▶ **Extracted data**
++++++
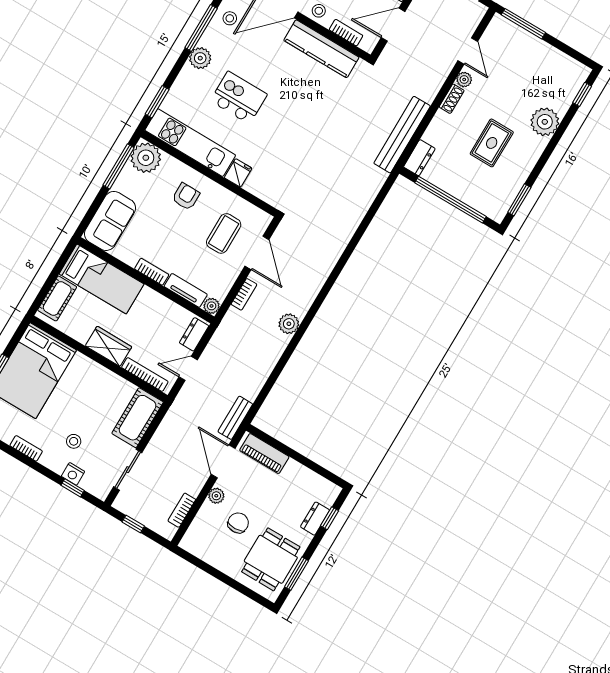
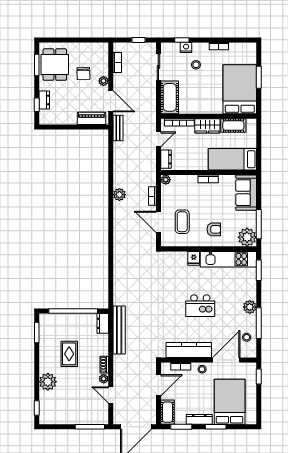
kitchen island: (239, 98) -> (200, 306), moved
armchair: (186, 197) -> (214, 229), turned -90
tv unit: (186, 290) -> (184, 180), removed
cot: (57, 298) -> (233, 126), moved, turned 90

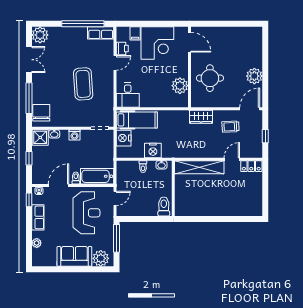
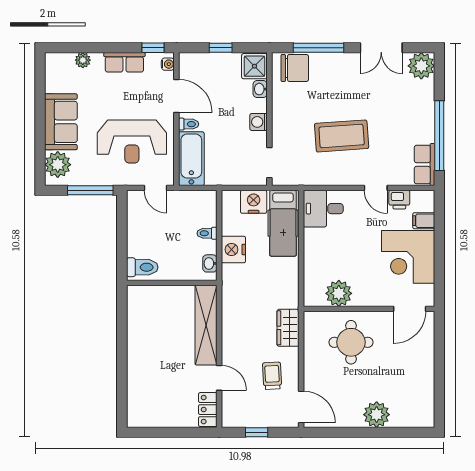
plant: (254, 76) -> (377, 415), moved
++++++
▶ **Assignment**
Keep out the pictures, and copy exactly the lines from the one that contains "armchair: (186, 197)" through the final line of the records above, both ends included.

▶ **Task answer**
armchair: (186, 197) -> (214, 229), turned -90
tv unit: (186, 290) -> (184, 180), removed
cot: (57, 298) -> (233, 126), moved, turned 90

plant: (254, 76) -> (377, 415), moved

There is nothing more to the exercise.